# WHAT THE TASK ASKS
Among the entries below, take the line with "green goblet: none" and the line with "purple goblet: [104,140,178,249]", and output them and every line between them exactly, with nothing else.

# INPUT MATERIAL
----

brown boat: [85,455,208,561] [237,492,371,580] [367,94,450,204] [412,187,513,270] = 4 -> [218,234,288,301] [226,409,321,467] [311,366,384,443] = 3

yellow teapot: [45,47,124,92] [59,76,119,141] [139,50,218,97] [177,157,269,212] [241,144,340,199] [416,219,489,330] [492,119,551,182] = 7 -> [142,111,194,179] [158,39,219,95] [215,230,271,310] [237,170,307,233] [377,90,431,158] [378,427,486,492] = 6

----

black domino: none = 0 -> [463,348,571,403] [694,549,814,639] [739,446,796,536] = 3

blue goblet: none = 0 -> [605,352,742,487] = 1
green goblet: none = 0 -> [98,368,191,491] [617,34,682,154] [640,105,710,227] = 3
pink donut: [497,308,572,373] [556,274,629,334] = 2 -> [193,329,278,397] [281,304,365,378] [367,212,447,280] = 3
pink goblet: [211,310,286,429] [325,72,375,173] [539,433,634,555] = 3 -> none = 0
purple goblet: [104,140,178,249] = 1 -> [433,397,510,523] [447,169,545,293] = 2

----

# PROBLEM SOLUTION
green goblet: none = 0 -> [98,368,191,491] [617,34,682,154] [640,105,710,227] = 3
pink donut: [497,308,572,373] [556,274,629,334] = 2 -> [193,329,278,397] [281,304,365,378] [367,212,447,280] = 3
pink goblet: [211,310,286,429] [325,72,375,173] [539,433,634,555] = 3 -> none = 0
purple goblet: [104,140,178,249] = 1 -> [433,397,510,523] [447,169,545,293] = 2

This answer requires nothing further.